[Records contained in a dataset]
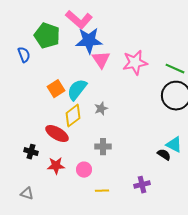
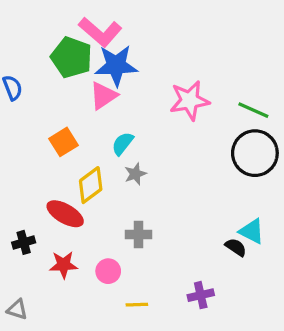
green pentagon: (47, 36) -> (72, 57), moved
pink triangle: (101, 60) -> (103, 96), moved, turned 30
cyan semicircle: (77, 90) -> (123, 144), moved, size x0.7
black cross: (31, 152) -> (24, 242), turned -32

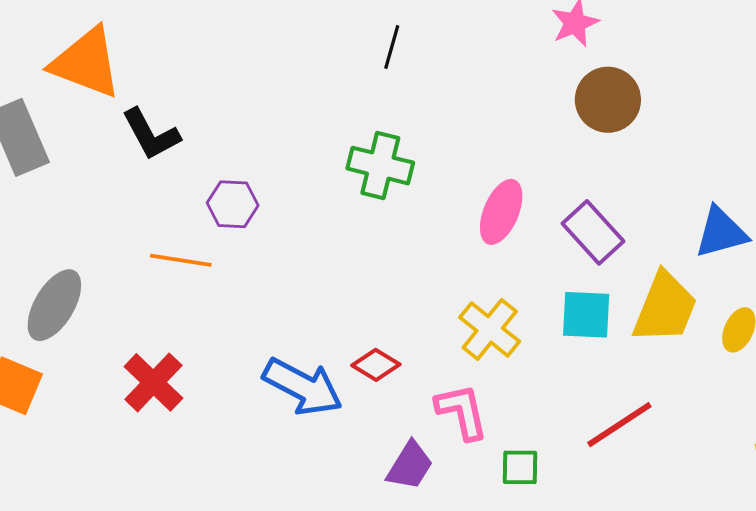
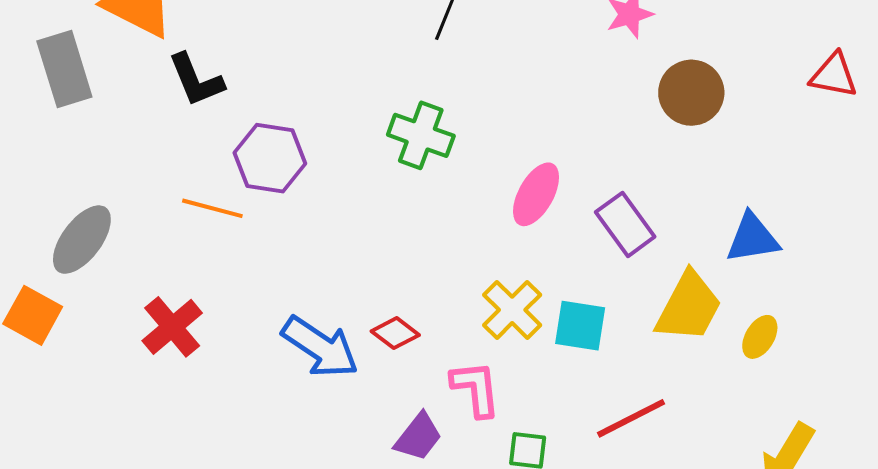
brown circle: (608, 100) -> (691, 93), moved
purple hexagon: (233, 204) -> (270, 158), size x1.4
cyan square: (586, 315) -> (580, 326), moved

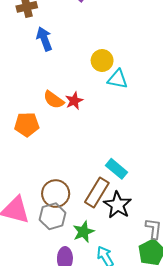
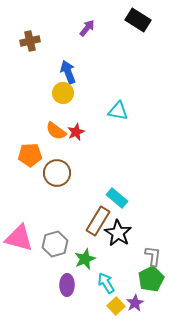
blue arrow: (44, 39) -> (68, 72), moved
yellow circle: (102, 60) -> (63, 93), moved
brown circle: (56, 194) -> (57, 173), moved

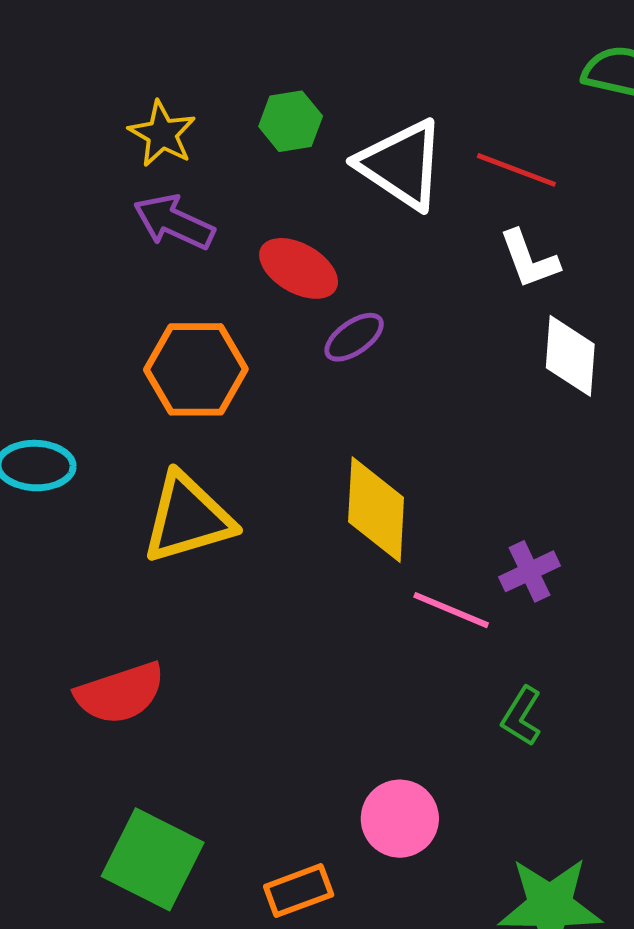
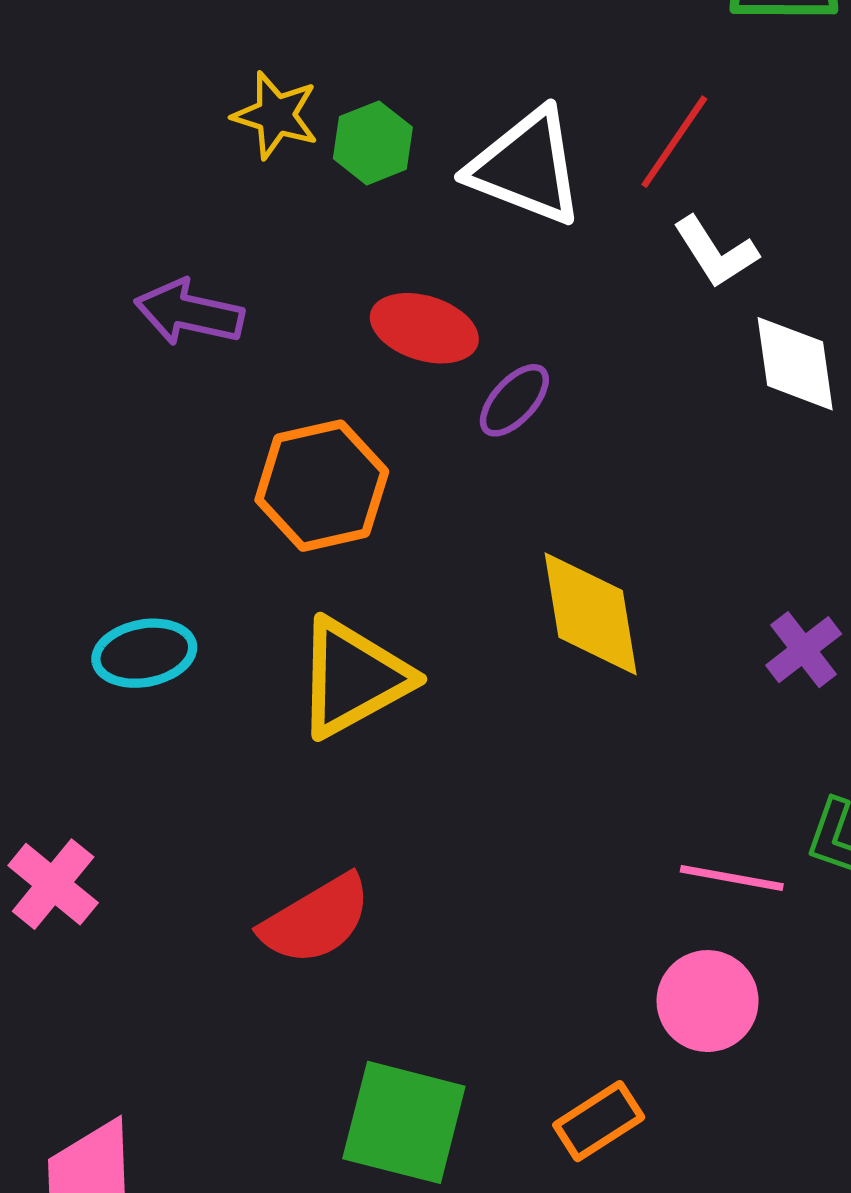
yellow star: (162, 134) -> (276, 115), moved
red line: (516, 170) -> (674, 142), turned -64
purple arrow: (174, 222) -> (189, 313), moved
pink line: (451, 610) -> (732, 878), moved

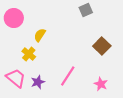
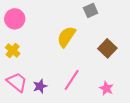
yellow semicircle: (40, 35) -> (66, 37), moved, size x1.5
yellow cross: (29, 54) -> (13, 50), moved

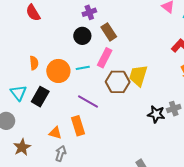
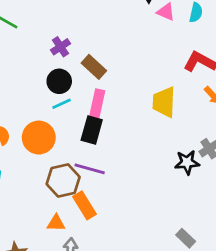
cyan line: (83, 68) -> (62, 104), moved
yellow trapezoid: (138, 76) -> (164, 102), moved
brown hexagon: (118, 82) -> (63, 180), moved
black rectangle: (40, 97) -> (92, 130), moved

• _What you should do_
Look through the records for the string "purple". Copy every line that has it.

• _Written answer_
purple hexagon: (233, 204) -> (270, 158), size x1.4
purple arrow: (174, 222) -> (189, 313), moved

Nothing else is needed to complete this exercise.